■ PROBLEM DESCRIPTION ■
Pull out each line below that contains the word "Tbilisi", and copy those lines unchanged. Case matters.

.....

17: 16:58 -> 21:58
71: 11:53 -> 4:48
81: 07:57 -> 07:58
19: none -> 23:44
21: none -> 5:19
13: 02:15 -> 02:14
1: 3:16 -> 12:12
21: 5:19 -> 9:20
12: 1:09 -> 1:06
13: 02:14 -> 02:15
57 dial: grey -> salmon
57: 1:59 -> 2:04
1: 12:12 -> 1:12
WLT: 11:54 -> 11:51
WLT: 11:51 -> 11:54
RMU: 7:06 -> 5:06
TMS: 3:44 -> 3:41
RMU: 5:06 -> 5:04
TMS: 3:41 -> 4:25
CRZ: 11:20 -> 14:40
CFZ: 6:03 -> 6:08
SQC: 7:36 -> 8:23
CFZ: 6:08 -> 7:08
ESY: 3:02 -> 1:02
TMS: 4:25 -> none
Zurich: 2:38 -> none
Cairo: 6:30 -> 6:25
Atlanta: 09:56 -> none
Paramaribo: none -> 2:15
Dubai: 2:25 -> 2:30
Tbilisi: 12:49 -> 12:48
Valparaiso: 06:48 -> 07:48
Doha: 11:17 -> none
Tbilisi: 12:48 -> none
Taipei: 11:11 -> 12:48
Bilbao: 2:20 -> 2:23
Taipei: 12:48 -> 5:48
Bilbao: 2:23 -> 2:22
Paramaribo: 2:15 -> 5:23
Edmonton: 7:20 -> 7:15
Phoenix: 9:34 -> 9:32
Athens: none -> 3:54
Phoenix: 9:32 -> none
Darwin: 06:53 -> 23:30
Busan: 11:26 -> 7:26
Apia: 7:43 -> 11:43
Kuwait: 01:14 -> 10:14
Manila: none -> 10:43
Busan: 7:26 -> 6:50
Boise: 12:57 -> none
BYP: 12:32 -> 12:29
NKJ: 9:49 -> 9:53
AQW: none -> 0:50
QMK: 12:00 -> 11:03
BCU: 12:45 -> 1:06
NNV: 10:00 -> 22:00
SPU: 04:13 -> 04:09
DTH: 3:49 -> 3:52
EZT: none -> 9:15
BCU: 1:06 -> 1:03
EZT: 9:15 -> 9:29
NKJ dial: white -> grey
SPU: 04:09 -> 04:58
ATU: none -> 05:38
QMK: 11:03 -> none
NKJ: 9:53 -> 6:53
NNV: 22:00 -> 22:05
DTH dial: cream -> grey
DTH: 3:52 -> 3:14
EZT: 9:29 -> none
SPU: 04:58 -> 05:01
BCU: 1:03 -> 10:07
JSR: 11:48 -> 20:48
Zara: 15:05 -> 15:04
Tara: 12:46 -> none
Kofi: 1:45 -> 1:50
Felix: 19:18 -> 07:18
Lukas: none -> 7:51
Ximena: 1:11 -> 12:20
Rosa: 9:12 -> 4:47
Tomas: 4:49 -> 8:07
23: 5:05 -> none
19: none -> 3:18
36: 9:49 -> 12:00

.....

■ FINISHED ANSWER ■
Tbilisi: 12:49 -> 12:48
Tbilisi: 12:48 -> none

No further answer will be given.